• Task statement
Each of the lines from the one that contains "white brush: 4 -> 1" to the end of the entries below should be output exactly.

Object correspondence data

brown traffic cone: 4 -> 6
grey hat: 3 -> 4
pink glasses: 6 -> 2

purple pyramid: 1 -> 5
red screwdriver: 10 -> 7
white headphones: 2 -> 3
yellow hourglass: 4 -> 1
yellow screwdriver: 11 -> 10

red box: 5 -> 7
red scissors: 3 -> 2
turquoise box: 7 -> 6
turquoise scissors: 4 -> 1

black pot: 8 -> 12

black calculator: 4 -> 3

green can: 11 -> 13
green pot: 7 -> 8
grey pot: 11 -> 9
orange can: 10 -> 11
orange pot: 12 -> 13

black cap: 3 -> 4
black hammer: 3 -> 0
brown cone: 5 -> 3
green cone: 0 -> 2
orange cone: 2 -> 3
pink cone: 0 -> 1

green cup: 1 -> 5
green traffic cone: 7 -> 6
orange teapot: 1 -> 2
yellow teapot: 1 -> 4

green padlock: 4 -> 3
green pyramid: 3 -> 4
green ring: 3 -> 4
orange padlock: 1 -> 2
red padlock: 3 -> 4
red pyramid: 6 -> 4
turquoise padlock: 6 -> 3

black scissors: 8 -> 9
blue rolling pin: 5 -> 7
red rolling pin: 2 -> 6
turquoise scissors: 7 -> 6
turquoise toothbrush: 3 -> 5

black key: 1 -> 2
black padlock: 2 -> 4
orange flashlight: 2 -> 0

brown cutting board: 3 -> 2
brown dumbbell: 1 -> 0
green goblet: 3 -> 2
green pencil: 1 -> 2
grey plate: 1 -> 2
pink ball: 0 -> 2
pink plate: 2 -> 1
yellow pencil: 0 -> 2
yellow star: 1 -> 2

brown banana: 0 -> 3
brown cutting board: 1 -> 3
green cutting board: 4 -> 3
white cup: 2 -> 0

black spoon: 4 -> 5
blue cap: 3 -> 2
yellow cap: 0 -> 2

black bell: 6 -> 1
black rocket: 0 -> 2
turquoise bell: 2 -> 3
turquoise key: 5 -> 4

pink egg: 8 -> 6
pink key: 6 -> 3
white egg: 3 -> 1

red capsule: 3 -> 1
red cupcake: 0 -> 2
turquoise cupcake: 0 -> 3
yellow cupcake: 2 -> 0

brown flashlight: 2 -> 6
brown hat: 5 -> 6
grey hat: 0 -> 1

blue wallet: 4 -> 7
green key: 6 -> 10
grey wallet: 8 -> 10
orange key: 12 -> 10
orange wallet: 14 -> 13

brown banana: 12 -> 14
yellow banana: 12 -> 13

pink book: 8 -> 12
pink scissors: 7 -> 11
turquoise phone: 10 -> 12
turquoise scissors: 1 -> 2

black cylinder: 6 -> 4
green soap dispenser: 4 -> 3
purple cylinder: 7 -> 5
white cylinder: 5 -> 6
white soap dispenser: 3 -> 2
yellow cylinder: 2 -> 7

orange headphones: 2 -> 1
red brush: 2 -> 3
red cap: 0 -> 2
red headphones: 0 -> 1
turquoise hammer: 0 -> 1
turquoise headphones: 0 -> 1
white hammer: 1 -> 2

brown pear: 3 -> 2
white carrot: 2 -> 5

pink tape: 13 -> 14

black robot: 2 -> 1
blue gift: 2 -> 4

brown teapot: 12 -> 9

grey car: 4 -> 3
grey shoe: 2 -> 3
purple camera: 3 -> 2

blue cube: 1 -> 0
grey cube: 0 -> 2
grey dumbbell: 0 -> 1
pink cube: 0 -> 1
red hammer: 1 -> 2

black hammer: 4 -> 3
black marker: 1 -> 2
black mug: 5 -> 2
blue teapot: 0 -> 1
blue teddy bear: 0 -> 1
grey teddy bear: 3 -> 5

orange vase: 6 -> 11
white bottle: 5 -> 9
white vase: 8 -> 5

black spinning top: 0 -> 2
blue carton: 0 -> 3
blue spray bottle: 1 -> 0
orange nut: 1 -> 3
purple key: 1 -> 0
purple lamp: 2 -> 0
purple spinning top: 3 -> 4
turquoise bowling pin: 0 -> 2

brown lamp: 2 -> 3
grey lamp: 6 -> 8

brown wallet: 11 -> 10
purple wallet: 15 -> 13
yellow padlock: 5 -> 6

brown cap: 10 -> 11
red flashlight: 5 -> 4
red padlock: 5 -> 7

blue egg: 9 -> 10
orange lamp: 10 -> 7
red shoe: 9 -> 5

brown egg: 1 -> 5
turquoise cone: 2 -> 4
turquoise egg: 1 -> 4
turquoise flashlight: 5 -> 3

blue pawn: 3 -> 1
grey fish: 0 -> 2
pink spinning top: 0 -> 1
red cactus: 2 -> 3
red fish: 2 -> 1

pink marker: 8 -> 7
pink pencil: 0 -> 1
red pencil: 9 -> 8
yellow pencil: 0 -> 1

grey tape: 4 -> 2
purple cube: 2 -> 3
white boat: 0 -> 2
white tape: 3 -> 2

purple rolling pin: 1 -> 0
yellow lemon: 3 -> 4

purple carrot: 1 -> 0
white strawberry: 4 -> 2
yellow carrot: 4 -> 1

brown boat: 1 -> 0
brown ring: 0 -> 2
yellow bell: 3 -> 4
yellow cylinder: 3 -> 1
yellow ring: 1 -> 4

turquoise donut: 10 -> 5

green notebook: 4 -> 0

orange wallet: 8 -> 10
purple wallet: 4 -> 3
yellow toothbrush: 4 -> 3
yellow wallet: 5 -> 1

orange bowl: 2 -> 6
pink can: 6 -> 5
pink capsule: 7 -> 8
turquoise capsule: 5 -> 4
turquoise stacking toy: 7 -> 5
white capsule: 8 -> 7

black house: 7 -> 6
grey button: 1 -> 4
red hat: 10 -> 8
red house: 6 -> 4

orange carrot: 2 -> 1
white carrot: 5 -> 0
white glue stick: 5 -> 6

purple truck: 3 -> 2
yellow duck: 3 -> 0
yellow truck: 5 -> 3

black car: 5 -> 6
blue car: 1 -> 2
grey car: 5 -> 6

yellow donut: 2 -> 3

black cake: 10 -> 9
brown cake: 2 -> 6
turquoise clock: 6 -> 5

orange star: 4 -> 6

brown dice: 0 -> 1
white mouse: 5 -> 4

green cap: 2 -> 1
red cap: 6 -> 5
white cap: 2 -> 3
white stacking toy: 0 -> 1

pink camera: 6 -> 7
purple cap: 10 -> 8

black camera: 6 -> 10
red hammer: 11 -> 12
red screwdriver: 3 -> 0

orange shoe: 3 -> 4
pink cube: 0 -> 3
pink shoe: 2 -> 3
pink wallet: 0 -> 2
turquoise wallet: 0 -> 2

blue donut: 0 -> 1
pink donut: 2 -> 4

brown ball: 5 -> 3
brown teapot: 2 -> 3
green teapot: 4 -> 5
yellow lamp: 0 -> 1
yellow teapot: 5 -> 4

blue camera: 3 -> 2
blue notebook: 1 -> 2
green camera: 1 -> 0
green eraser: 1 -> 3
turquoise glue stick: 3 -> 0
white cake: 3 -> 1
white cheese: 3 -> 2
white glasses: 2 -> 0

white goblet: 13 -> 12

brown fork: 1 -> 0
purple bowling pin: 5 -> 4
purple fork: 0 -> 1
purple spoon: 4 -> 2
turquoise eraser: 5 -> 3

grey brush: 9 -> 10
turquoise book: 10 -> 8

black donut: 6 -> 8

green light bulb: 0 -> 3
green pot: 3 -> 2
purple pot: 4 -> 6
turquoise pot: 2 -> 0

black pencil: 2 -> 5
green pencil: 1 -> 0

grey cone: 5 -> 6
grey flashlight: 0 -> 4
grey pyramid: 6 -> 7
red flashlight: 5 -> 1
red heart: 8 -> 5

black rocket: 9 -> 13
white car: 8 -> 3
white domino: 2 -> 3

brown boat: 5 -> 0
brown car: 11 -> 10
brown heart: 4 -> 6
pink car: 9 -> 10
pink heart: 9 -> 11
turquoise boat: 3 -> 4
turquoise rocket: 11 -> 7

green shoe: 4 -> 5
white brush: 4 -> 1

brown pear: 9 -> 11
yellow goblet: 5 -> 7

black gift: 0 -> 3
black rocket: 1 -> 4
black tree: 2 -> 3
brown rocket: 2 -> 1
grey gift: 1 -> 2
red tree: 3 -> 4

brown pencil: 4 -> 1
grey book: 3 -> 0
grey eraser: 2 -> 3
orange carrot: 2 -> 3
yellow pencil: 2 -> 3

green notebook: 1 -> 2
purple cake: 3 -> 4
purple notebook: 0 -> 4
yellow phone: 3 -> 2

• Written answer
white brush: 4 -> 1

brown pear: 9 -> 11
yellow goblet: 5 -> 7

black gift: 0 -> 3
black rocket: 1 -> 4
black tree: 2 -> 3
brown rocket: 2 -> 1
grey gift: 1 -> 2
red tree: 3 -> 4

brown pencil: 4 -> 1
grey book: 3 -> 0
grey eraser: 2 -> 3
orange carrot: 2 -> 3
yellow pencil: 2 -> 3

green notebook: 1 -> 2
purple cake: 3 -> 4
purple notebook: 0 -> 4
yellow phone: 3 -> 2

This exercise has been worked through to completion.